* [Dataset excerpts]:
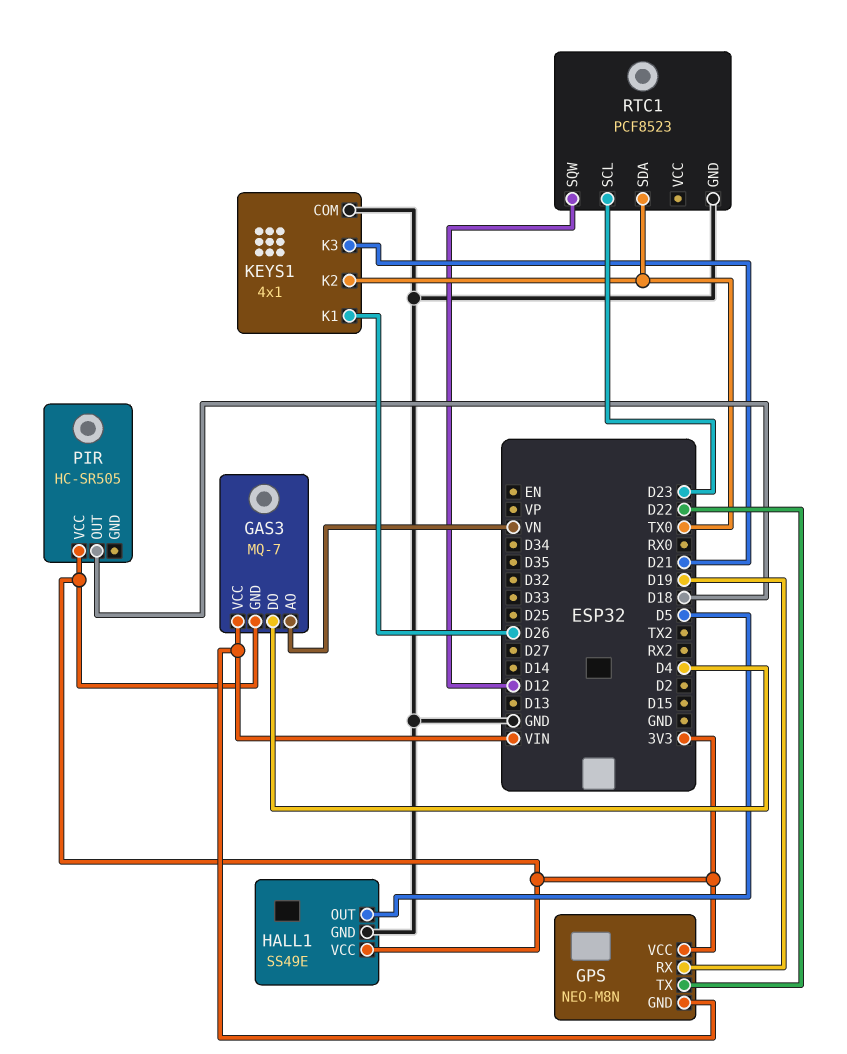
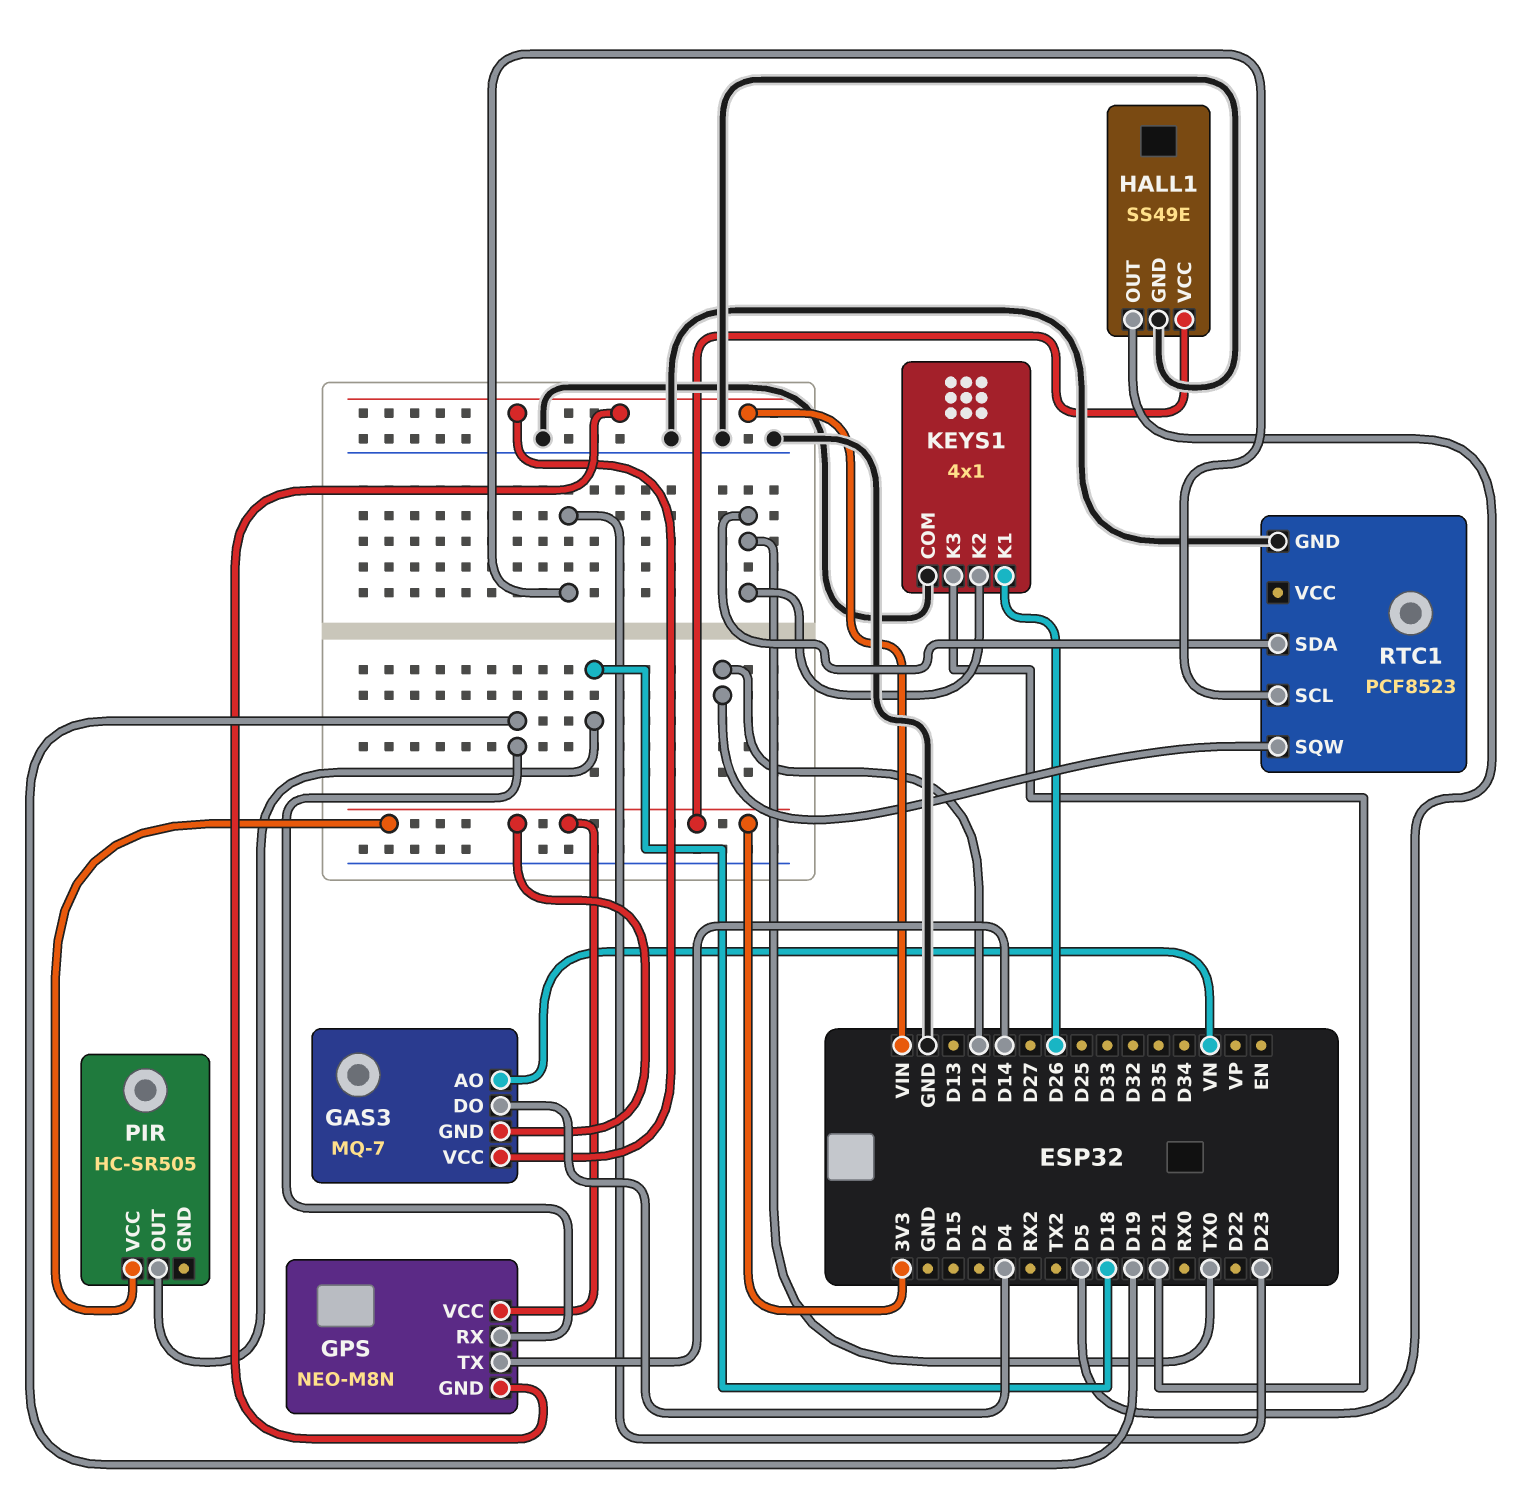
GPS pin TX: D22 -> D14

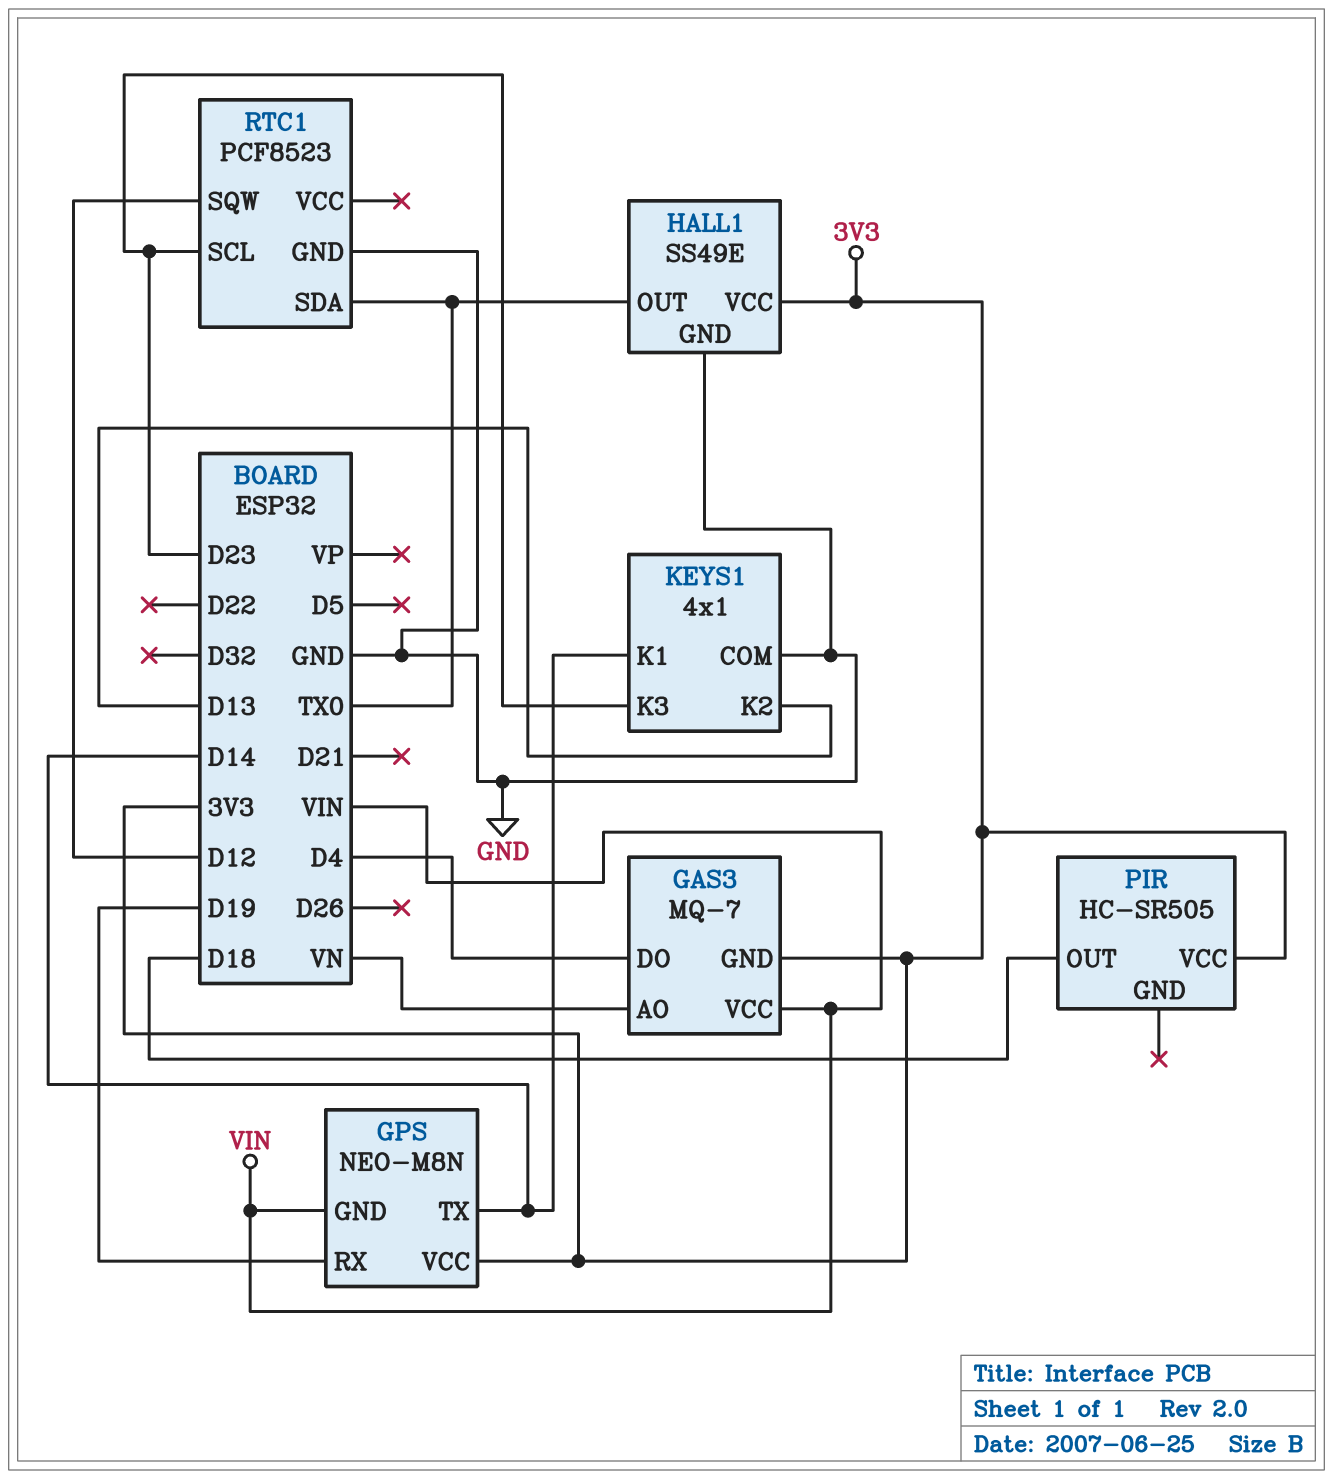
HALL1 pin OUT: D5 -> TX0
KEYS1 pin K1: D26 -> D14
KEYS1 pin K2: TX0 -> D13
KEYS1 pin K3: D21 -> D23

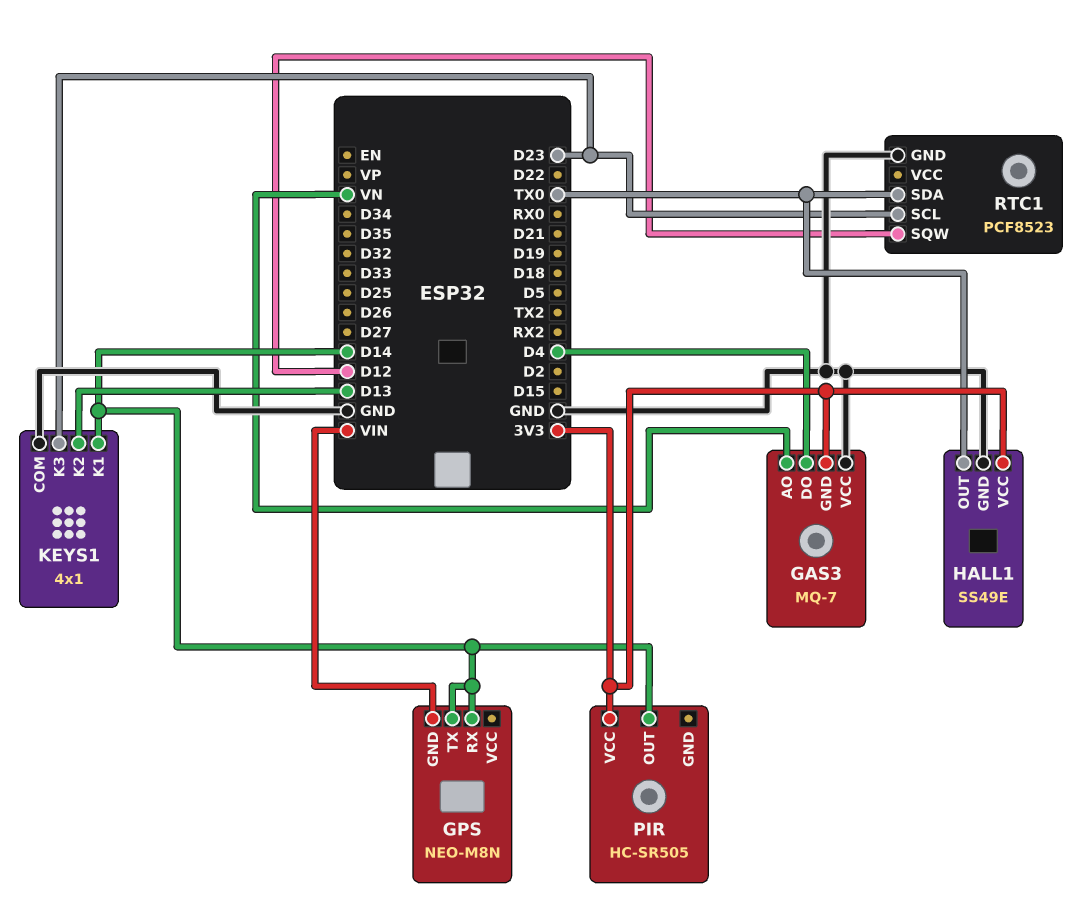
GAS3 pin VCC: VIN -> GND
GPS pin RX: D19 -> D14
GPS pin VCC: 3V3 -> none
PIR pin OUT: D18 -> D14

* [Exercise brief]:
Could you write out all the records exactly, without the pictures?

* [Written solution]:
GPS pin TX: D22 -> D14

HALL1 pin OUT: D5 -> TX0
KEYS1 pin K1: D26 -> D14
KEYS1 pin K2: TX0 -> D13
KEYS1 pin K3: D21 -> D23

GAS3 pin VCC: VIN -> GND
GPS pin RX: D19 -> D14
GPS pin VCC: 3V3 -> none
PIR pin OUT: D18 -> D14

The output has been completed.